* _Task instructions_
Repeat the line that contains "R5: 2.2k (NET4, NET13) -> 2.2k (+9V, NET4)" exactly, along with each following line up to and including the last line of the entries.

* _Data_
[Start of Attachment]
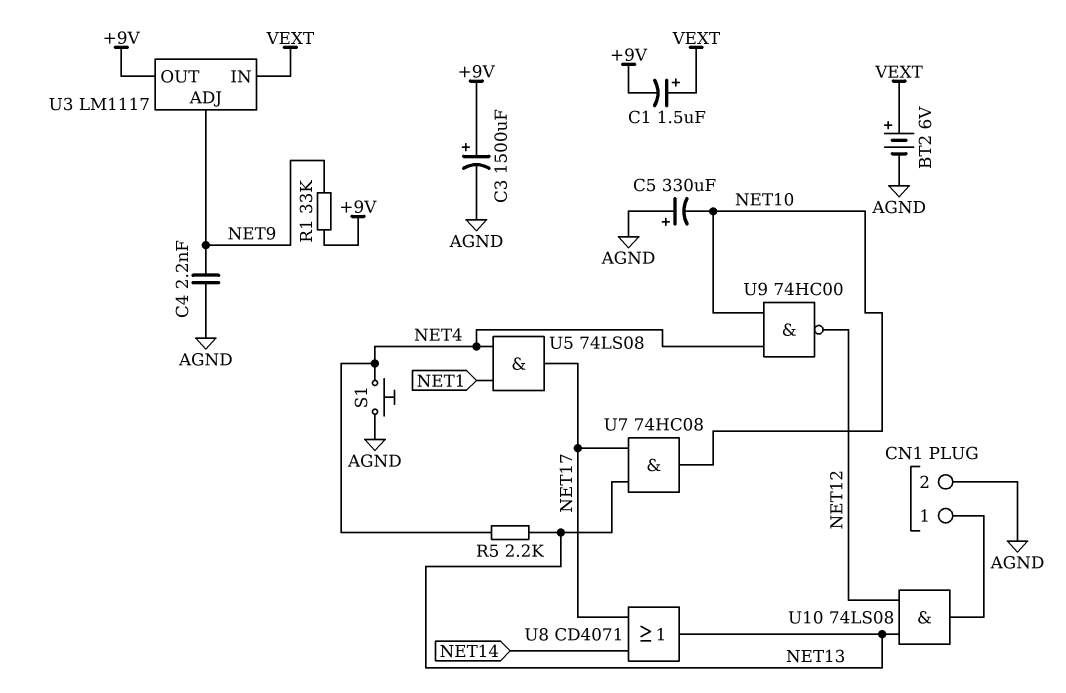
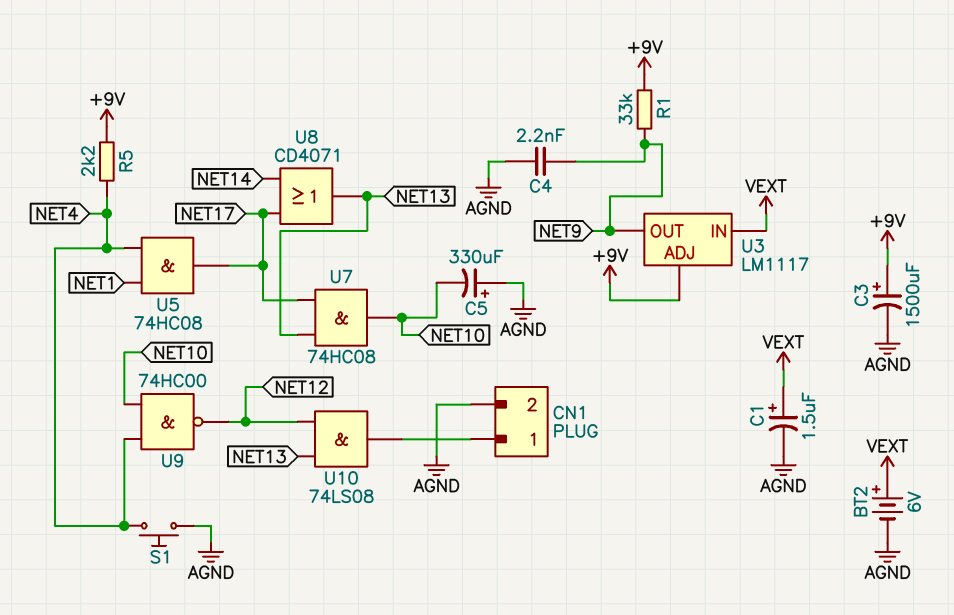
C1: 1.5uF (plus VEXT, minus +9V) -> 1.5uF (plus VEXT, minus AGND)
R5: 2.2k (NET4, NET13) -> 2.2k (+9V, NET4)
U3 pin ADJ: NET9 -> +9V
U3 pin OUT: +9V -> NET9
U5: AND 74LS08 (in NET1, in NET4, out NET17) -> AND 74HC08 (in NET1, in NET4, out NET17)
[End of Attachment]
* _Result for this exercise_
R5: 2.2k (NET4, NET13) -> 2.2k (+9V, NET4)
U3 pin ADJ: NET9 -> +9V
U3 pin OUT: +9V -> NET9
U5: AND 74LS08 (in NET1, in NET4, out NET17) -> AND 74HC08 (in NET1, in NET4, out NET17)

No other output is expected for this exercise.